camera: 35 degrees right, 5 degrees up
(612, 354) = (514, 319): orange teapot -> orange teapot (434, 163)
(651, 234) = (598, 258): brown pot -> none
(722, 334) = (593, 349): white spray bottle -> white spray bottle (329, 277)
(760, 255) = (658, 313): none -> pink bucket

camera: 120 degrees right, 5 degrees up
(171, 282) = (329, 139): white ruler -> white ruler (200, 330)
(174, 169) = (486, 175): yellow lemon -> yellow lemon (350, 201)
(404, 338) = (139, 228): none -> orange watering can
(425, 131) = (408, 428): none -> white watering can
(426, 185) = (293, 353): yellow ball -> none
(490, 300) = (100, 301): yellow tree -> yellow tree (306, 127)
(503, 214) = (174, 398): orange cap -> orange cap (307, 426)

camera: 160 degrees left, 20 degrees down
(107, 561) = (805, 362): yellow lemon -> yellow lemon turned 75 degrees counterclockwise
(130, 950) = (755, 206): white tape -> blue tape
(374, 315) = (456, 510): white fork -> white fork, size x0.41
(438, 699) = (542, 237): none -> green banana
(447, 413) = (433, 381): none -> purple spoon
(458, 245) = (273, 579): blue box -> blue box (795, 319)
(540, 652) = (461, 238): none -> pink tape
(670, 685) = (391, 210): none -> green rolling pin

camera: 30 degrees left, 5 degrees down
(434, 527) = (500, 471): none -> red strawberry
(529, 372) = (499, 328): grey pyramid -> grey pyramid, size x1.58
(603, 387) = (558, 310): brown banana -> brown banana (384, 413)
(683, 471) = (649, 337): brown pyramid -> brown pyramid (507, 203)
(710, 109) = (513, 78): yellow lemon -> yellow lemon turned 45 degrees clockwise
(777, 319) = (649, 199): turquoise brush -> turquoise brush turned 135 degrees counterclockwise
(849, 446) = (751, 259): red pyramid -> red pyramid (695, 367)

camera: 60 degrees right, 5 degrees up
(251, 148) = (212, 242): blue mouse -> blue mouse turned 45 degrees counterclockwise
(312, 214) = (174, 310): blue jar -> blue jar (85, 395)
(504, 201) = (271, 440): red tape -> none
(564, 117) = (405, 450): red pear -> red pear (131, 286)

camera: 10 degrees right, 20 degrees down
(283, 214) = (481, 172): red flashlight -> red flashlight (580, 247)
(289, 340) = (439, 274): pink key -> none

● What you are asked to do
Could you give the records above again, exactly and in full?

● Result of the task
camera: 35 degrees right, 5 degrees up
(612, 354) = (514, 319): orange teapot -> orange teapot (434, 163)
(651, 234) = (598, 258): brown pot -> none
(722, 334) = (593, 349): white spray bottle -> white spray bottle (329, 277)
(760, 255) = (658, 313): none -> pink bucket

camera: 120 degrees right, 5 degrees up
(171, 282) = (329, 139): white ruler -> white ruler (200, 330)
(174, 169) = (486, 175): yellow lemon -> yellow lemon (350, 201)
(404, 338) = (139, 228): none -> orange watering can
(425, 131) = (408, 428): none -> white watering can
(426, 185) = (293, 353): yellow ball -> none
(490, 300) = (100, 301): yellow tree -> yellow tree (306, 127)
(503, 214) = (174, 398): orange cap -> orange cap (307, 426)

camera: 160 degrees left, 20 degrees down
(107, 561) = (805, 362): yellow lemon -> yellow lemon turned 75 degrees counterclockwise
(130, 950) = (755, 206): white tape -> blue tape
(374, 315) = (456, 510): white fork -> white fork, size x0.41
(438, 699) = (542, 237): none -> green banana
(447, 413) = (433, 381): none -> purple spoon
(458, 245) = (273, 579): blue box -> blue box (795, 319)
(540, 652) = (461, 238): none -> pink tape
(670, 685) = (391, 210): none -> green rolling pin

camera: 30 degrees left, 5 degrees down
(434, 527) = (500, 471): none -> red strawberry
(529, 372) = (499, 328): grey pyramid -> grey pyramid, size x1.58
(603, 387) = (558, 310): brown banana -> brown banana (384, 413)
(683, 471) = (649, 337): brown pyramid -> brown pyramid (507, 203)
(710, 109) = (513, 78): yellow lemon -> yellow lemon turned 45 degrees clockwise
(777, 319) = (649, 199): turquoise brush -> turquoise brush turned 135 degrees counterclockwise
(849, 446) = (751, 259): red pyramid -> red pyramid (695, 367)

camera: 60 degrees right, 5 degrees up
(251, 148) = (212, 242): blue mouse -> blue mouse turned 45 degrees counterclockwise
(312, 214) = (174, 310): blue jar -> blue jar (85, 395)
(504, 201) = (271, 440): red tape -> none
(564, 117) = (405, 450): red pear -> red pear (131, 286)

camera: 10 degrees right, 20 degrees down
(283, 214) = (481, 172): red flashlight -> red flashlight (580, 247)
(289, 340) = (439, 274): pink key -> none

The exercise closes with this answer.